[Before-and-after change records]
──────────

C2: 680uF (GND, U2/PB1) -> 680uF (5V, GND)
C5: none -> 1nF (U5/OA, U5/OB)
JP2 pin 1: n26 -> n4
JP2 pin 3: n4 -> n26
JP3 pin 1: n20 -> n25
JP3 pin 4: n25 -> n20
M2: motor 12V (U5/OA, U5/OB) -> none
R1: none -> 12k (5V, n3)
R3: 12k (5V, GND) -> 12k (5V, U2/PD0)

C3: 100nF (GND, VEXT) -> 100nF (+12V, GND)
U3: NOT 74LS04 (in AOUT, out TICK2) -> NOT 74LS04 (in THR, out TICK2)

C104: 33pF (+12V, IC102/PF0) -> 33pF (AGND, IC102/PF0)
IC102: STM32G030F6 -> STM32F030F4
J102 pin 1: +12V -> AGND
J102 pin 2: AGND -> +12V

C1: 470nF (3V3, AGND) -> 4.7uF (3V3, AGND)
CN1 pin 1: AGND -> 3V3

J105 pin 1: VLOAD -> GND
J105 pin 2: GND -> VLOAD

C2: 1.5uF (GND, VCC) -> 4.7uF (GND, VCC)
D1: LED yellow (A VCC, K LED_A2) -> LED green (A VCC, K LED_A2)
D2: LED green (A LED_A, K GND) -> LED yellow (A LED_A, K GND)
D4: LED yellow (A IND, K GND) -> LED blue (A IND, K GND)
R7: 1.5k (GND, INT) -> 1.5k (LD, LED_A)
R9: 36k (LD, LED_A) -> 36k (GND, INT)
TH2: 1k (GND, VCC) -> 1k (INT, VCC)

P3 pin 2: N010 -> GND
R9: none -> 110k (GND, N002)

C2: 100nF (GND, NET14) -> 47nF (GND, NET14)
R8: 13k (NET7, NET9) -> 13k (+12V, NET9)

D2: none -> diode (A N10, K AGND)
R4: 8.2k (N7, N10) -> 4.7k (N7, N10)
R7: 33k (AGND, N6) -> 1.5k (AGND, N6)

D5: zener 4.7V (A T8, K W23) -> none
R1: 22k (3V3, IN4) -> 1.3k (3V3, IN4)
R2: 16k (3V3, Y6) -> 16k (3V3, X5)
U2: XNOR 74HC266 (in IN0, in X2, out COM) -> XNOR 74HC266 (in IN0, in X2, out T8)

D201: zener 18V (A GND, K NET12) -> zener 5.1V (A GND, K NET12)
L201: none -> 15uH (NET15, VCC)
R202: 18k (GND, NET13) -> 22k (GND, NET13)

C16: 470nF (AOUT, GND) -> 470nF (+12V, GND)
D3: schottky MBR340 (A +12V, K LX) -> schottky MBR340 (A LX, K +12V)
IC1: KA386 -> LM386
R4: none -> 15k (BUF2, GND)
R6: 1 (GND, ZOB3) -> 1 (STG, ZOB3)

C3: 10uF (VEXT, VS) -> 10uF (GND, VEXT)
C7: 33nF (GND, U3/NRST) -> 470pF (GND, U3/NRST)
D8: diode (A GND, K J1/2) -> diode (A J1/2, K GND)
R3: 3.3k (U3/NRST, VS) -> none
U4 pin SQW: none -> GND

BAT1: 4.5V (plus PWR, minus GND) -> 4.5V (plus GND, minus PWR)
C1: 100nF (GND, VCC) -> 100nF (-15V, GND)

──────────

Each line carrying the string "none" should be copied out from the entries.

◆ Answer to this task ◆
C5: none -> 1nF (U5/OA, U5/OB)
M2: motor 12V (U5/OA, U5/OB) -> none
R1: none -> 12k (5V, n3)
R9: none -> 110k (GND, N002)
D2: none -> diode (A N10, K AGND)
D5: zener 4.7V (A T8, K W23) -> none
L201: none -> 15uH (NET15, VCC)
R4: none -> 15k (BUF2, GND)
R3: 3.3k (U3/NRST, VS) -> none
U4 pin SQW: none -> GND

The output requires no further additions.